Your assignment:
Give back every entry, copied exactly.

START Supplied material

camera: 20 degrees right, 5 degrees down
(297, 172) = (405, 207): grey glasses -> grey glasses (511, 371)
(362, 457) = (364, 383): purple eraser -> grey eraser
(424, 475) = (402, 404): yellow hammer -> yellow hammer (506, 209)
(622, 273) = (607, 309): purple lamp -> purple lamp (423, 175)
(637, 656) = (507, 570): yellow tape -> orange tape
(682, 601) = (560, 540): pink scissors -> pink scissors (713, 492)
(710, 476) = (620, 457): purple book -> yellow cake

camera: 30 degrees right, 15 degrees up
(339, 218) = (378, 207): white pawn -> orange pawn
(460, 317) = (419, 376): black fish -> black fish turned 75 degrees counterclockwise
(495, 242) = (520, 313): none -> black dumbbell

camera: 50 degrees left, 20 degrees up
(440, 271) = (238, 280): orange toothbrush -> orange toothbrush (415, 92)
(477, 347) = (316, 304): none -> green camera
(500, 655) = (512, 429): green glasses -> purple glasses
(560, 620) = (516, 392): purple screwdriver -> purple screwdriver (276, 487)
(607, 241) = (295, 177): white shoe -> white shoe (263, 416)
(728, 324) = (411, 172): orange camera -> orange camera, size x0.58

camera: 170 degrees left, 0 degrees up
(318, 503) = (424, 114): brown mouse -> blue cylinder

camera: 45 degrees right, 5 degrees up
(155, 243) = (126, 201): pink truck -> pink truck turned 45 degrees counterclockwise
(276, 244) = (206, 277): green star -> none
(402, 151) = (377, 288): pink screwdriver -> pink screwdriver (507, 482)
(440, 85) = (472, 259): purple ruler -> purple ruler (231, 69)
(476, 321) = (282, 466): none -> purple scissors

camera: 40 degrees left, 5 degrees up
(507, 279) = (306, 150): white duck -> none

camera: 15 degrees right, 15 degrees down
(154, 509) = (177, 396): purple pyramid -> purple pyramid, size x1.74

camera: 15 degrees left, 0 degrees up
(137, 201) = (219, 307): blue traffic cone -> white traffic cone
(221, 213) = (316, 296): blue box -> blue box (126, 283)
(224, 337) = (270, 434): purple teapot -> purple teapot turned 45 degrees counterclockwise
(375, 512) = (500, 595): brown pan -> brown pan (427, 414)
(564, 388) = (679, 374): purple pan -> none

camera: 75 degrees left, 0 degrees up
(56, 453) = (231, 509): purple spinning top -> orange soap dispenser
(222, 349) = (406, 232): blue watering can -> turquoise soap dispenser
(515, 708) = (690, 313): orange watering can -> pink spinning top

END Supplied material

Completed exercise:
camera: 20 degrees right, 5 degrees down
(297, 172) = (405, 207): grey glasses -> grey glasses (511, 371)
(362, 457) = (364, 383): purple eraser -> grey eraser
(424, 475) = (402, 404): yellow hammer -> yellow hammer (506, 209)
(622, 273) = (607, 309): purple lamp -> purple lamp (423, 175)
(637, 656) = (507, 570): yellow tape -> orange tape
(682, 601) = (560, 540): pink scissors -> pink scissors (713, 492)
(710, 476) = (620, 457): purple book -> yellow cake

camera: 30 degrees right, 15 degrees up
(339, 218) = (378, 207): white pawn -> orange pawn
(460, 317) = (419, 376): black fish -> black fish turned 75 degrees counterclockwise
(495, 242) = (520, 313): none -> black dumbbell

camera: 50 degrees left, 20 degrees up
(440, 271) = (238, 280): orange toothbrush -> orange toothbrush (415, 92)
(477, 347) = (316, 304): none -> green camera
(500, 655) = (512, 429): green glasses -> purple glasses
(560, 620) = (516, 392): purple screwdriver -> purple screwdriver (276, 487)
(607, 241) = (295, 177): white shoe -> white shoe (263, 416)
(728, 324) = (411, 172): orange camera -> orange camera, size x0.58

camera: 170 degrees left, 0 degrees up
(318, 503) = (424, 114): brown mouse -> blue cylinder

camera: 45 degrees right, 5 degrees up
(155, 243) = (126, 201): pink truck -> pink truck turned 45 degrees counterclockwise
(276, 244) = (206, 277): green star -> none
(402, 151) = (377, 288): pink screwdriver -> pink screwdriver (507, 482)
(440, 85) = (472, 259): purple ruler -> purple ruler (231, 69)
(476, 321) = (282, 466): none -> purple scissors

camera: 40 degrees left, 5 degrees up
(507, 279) = (306, 150): white duck -> none

camera: 15 degrees right, 15 degrees down
(154, 509) = (177, 396): purple pyramid -> purple pyramid, size x1.74

camera: 15 degrees left, 0 degrees up
(137, 201) = (219, 307): blue traffic cone -> white traffic cone
(221, 213) = (316, 296): blue box -> blue box (126, 283)
(224, 337) = (270, 434): purple teapot -> purple teapot turned 45 degrees counterclockwise
(375, 512) = (500, 595): brown pan -> brown pan (427, 414)
(564, 388) = (679, 374): purple pan -> none

camera: 75 degrees left, 0 degrees up
(56, 453) = (231, 509): purple spinning top -> orange soap dispenser
(222, 349) = (406, 232): blue watering can -> turquoise soap dispenser
(515, 708) = (690, 313): orange watering can -> pink spinning top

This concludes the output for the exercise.